[Opening INFORMATION SHOWN section]

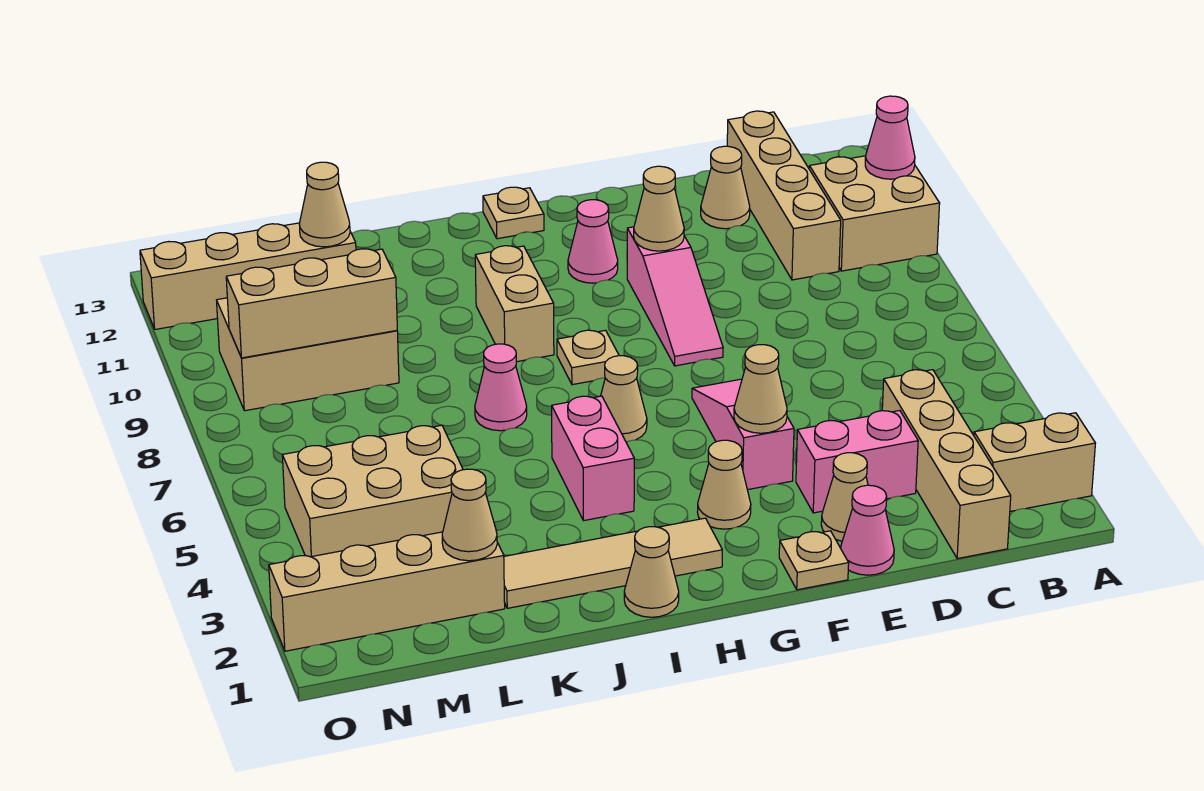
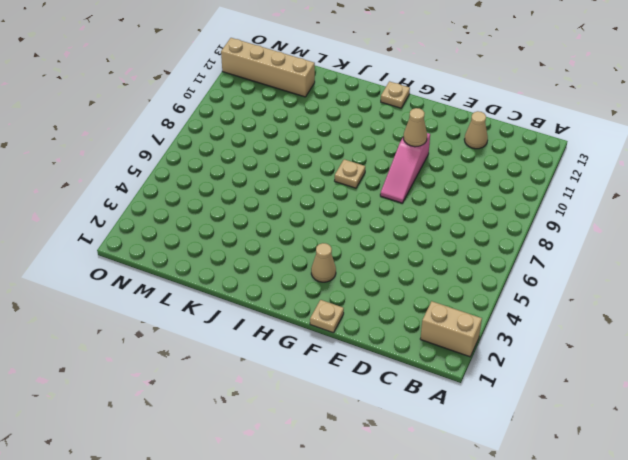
none -> tan brick A10:B11 level 1
none -> tan brick C1:C4 level 1
none -> tan brick C10:C13 level 1
none -> pink brick D3:E3 level 1

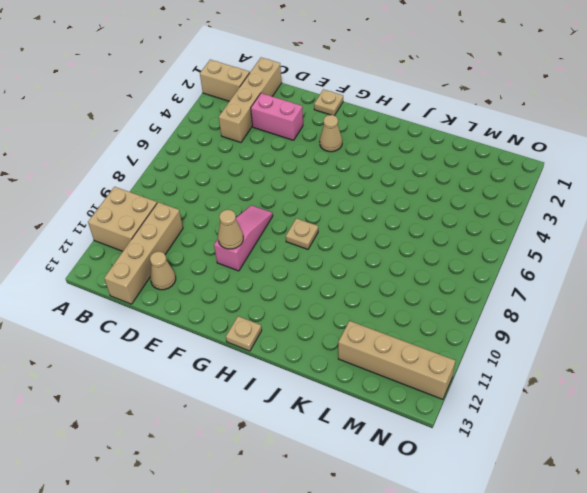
none -> pink cone E1 level 1
none -> tan cone E2 level 1
none -> pink slope F4:F6 level 1 top 4
none -> pink cone G11 level 1

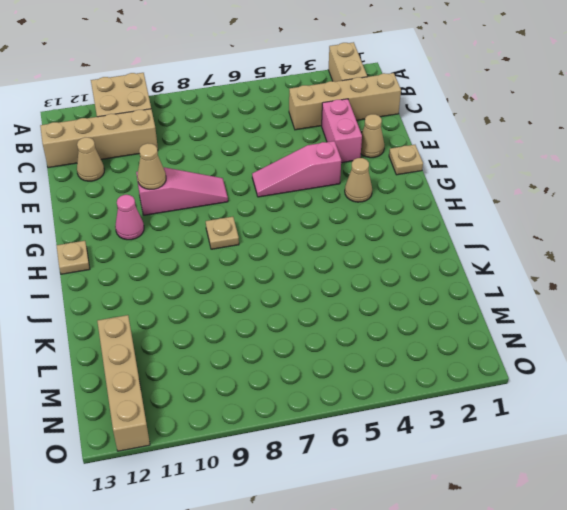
none -> pink cone E1 level 1
none -> tan tile H2:K2 level 1
none -> tan cone H6 level 1
none -> tan cone I1 level 1

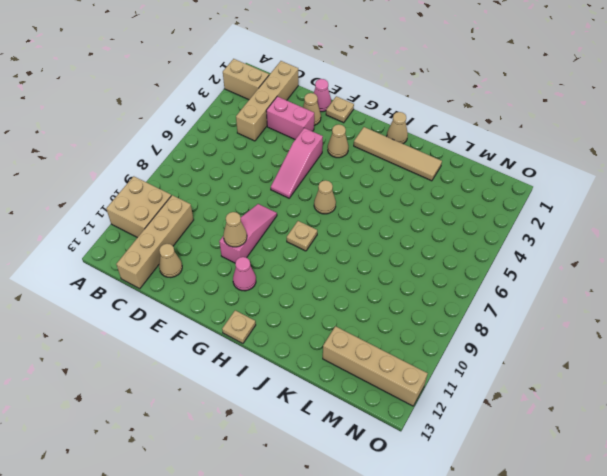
none -> pink brick I4:I5 level 1
none -> tan brick I9:I10 level 1
none -> pink cone J7 level 1
none -> tan brick L2:O2 level 1

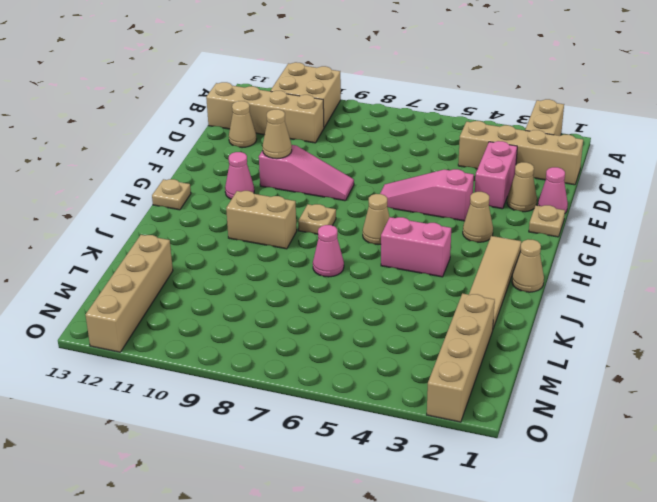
none -> tan brick L4:N5 level 1
none -> tan brick L9:N10 level 1
none -> pink cone A11 level 2
none -> tan cone F4 level 2

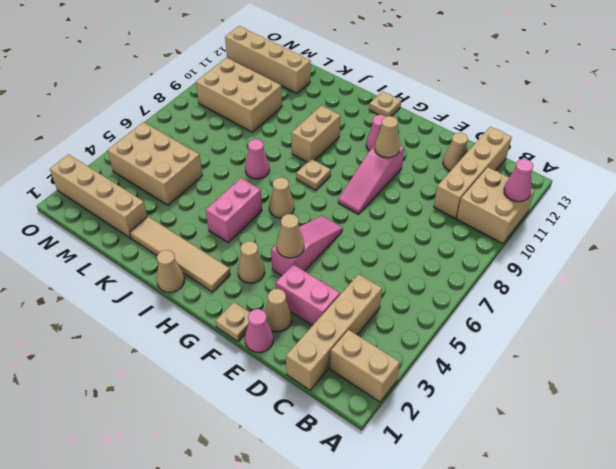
none -> tan cone L2 level 2
none -> tan brick L9:N9 level 2
none -> tan cone L12 level 2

[Closing INFORMATION SHOWN section]

▶ **EXERCISE**
Write out each entry exactly; any pictures stay out of the copy.

▶ **OUTPUT**
none -> tan brick A10:B11 level 1
none -> tan brick C1:C4 level 1
none -> tan brick C10:C13 level 1
none -> pink brick D3:E3 level 1

none -> pink cone E1 level 1
none -> tan cone E2 level 1
none -> pink slope F4:F6 level 1 top 4
none -> pink cone G11 level 1

none -> pink cone E1 level 1
none -> tan tile H2:K2 level 1
none -> tan cone H6 level 1
none -> tan cone I1 level 1

none -> pink brick I4:I5 level 1
none -> tan brick I9:I10 level 1
none -> pink cone J7 level 1
none -> tan brick L2:O2 level 1

none -> tan brick L4:N5 level 1
none -> tan brick L9:N10 level 1
none -> pink cone A11 level 2
none -> tan cone F4 level 2

none -> tan cone L2 level 2
none -> tan brick L9:N9 level 2
none -> tan cone L12 level 2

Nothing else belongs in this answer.